··· Data shown

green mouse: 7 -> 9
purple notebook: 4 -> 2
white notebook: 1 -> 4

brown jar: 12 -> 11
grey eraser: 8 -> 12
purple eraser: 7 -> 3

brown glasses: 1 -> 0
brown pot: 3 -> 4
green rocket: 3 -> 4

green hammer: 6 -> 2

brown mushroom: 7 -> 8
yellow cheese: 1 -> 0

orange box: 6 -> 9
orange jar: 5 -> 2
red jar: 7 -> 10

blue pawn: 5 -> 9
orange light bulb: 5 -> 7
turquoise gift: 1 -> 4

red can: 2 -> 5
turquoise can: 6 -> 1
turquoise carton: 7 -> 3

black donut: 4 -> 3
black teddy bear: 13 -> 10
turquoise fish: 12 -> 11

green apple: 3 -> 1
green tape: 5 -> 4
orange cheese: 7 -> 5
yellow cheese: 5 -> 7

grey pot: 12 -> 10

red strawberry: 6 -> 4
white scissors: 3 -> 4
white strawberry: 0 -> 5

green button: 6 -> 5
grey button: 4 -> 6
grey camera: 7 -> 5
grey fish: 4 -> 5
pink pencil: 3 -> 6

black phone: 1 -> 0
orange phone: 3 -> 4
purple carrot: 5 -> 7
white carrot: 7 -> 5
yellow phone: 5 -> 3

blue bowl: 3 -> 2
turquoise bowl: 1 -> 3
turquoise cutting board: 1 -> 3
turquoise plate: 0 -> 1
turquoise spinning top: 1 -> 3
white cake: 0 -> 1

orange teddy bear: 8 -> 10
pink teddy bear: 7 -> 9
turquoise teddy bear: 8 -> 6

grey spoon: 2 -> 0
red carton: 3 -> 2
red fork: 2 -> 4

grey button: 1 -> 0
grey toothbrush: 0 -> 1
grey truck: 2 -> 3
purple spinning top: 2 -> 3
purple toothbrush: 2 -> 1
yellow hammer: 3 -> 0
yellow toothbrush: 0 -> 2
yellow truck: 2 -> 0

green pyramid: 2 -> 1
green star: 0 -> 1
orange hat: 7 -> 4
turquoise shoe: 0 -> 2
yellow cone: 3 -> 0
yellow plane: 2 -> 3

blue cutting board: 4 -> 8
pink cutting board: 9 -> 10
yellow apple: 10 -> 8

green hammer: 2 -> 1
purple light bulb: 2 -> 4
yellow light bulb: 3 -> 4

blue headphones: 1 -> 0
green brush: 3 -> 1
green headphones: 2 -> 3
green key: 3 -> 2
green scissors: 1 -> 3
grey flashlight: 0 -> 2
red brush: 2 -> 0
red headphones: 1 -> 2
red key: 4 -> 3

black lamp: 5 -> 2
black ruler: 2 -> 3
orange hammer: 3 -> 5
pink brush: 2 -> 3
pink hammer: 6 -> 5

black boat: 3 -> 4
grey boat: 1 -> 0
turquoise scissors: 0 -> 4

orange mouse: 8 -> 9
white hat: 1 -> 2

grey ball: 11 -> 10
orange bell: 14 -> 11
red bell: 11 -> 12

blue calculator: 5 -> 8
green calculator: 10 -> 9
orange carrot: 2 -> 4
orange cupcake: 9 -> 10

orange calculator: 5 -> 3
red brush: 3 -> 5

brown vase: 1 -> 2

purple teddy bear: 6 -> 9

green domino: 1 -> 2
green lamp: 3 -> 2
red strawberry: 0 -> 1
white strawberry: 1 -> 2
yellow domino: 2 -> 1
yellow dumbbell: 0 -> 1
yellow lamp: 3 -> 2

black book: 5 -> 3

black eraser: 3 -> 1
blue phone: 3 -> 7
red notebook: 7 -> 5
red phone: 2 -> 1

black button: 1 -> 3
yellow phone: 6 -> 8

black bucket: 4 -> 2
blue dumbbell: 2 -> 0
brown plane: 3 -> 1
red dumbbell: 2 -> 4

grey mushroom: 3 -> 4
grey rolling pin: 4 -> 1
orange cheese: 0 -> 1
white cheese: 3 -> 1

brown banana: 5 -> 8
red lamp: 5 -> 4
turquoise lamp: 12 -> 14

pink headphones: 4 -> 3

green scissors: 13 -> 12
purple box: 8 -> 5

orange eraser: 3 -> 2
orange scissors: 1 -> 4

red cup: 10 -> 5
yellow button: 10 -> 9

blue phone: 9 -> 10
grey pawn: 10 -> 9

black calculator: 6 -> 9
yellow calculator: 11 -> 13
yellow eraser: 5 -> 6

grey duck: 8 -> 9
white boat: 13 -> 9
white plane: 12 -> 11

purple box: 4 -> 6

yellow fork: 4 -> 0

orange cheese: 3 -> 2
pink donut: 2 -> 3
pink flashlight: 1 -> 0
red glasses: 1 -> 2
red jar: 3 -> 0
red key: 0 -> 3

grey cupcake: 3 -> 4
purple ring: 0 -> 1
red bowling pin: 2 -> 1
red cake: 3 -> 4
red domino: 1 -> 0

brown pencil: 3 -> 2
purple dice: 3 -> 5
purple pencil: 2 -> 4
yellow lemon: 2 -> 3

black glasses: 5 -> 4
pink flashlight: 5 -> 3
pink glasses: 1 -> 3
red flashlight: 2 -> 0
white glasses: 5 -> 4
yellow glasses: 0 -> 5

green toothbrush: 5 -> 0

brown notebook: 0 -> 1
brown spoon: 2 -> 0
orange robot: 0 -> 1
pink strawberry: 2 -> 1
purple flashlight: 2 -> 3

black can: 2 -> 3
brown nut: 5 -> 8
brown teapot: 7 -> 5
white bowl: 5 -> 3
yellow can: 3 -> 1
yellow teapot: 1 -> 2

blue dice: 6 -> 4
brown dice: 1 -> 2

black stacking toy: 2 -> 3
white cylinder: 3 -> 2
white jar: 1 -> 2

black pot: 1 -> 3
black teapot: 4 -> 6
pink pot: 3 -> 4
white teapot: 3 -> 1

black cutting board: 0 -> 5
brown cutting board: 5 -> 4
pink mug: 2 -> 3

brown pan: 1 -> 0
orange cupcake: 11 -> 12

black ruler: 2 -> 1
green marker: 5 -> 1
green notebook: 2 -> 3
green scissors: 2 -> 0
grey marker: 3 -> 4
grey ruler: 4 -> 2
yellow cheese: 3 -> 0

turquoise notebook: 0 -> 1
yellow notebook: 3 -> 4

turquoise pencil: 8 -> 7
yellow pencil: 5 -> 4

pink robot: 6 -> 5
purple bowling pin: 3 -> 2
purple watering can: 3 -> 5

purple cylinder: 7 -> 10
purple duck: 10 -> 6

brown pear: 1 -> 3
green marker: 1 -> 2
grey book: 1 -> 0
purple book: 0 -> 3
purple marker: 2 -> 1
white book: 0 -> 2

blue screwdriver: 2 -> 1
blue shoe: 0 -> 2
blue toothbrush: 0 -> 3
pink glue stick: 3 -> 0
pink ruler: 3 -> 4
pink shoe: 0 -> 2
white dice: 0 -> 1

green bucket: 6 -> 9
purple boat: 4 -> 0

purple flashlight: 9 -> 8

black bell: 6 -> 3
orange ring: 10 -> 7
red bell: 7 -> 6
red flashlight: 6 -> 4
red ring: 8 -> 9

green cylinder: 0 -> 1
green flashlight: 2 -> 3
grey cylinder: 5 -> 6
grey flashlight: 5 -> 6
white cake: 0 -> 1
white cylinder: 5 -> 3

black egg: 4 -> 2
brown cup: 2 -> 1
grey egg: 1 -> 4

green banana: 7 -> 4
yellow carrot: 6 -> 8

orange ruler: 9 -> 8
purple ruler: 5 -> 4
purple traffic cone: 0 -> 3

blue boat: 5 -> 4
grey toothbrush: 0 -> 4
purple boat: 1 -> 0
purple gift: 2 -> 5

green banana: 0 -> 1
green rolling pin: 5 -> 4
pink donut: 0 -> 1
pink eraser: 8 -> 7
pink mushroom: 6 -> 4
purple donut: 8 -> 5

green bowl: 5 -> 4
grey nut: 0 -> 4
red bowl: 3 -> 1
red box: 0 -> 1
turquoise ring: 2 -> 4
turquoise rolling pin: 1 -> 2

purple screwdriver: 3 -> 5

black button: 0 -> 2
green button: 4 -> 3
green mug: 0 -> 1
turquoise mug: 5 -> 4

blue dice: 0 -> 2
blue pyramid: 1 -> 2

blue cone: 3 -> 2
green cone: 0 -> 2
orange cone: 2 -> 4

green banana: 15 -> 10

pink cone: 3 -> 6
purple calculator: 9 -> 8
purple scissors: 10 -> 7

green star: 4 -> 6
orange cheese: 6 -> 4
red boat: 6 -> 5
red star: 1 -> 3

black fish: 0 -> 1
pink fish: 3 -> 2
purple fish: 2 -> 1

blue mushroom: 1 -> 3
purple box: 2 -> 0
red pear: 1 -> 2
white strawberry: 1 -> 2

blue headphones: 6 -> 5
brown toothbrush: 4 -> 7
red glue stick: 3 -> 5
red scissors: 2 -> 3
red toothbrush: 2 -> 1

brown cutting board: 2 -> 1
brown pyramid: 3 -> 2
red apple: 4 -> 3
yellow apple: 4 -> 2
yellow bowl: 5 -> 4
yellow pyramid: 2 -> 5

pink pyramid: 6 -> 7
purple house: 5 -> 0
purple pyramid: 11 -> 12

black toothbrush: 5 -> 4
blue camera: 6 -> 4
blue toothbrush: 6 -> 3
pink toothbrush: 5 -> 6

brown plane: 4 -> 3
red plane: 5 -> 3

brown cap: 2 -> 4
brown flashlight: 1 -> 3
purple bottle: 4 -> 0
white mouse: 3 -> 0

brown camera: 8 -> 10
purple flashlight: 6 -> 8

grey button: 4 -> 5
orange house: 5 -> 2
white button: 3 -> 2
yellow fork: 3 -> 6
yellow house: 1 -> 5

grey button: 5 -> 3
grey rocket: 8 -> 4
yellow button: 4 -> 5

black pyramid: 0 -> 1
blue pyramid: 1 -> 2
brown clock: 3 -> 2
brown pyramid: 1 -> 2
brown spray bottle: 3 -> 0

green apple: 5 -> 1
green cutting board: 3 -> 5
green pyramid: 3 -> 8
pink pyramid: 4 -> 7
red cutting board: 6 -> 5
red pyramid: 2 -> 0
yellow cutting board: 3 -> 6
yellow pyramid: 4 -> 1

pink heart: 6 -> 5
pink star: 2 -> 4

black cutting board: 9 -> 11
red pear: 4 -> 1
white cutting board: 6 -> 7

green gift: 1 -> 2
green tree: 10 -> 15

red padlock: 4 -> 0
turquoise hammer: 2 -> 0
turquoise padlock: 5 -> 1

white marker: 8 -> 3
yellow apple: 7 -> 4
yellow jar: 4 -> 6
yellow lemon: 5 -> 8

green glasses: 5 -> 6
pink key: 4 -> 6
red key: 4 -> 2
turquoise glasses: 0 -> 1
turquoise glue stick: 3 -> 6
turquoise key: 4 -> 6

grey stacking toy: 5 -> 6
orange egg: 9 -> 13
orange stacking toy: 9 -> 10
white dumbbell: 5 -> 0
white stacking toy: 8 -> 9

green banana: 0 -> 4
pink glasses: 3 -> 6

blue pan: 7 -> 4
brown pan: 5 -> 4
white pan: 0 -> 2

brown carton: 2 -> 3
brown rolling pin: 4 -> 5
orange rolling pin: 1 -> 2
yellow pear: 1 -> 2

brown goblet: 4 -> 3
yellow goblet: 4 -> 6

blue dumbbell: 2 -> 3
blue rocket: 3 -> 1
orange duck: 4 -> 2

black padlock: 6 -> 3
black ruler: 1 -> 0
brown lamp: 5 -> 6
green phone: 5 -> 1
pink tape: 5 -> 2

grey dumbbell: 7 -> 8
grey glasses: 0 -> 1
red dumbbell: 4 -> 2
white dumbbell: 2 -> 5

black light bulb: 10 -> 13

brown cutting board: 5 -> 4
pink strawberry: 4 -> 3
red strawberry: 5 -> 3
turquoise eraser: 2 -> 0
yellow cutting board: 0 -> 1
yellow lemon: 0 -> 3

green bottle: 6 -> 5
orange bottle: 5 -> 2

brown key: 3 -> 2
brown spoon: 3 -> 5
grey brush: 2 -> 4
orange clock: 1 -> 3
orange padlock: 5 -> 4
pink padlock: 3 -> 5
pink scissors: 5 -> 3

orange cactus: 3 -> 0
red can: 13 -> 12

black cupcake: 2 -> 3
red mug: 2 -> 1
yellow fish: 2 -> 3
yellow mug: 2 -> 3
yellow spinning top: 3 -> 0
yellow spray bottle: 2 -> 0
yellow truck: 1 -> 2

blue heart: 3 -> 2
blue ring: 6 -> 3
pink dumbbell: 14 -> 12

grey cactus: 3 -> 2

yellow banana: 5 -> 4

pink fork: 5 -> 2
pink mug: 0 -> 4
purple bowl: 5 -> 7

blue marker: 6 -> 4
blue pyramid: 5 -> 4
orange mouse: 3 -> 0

······

▸ Your goal
Take the stretch of lines above from the one containing "orange cone: 2 -> 4" through the one containing "purple fish: 2 -> 1" and repeat it exactly, adding no other line.

▸ Output
orange cone: 2 -> 4

green banana: 15 -> 10

pink cone: 3 -> 6
purple calculator: 9 -> 8
purple scissors: 10 -> 7

green star: 4 -> 6
orange cheese: 6 -> 4
red boat: 6 -> 5
red star: 1 -> 3

black fish: 0 -> 1
pink fish: 3 -> 2
purple fish: 2 -> 1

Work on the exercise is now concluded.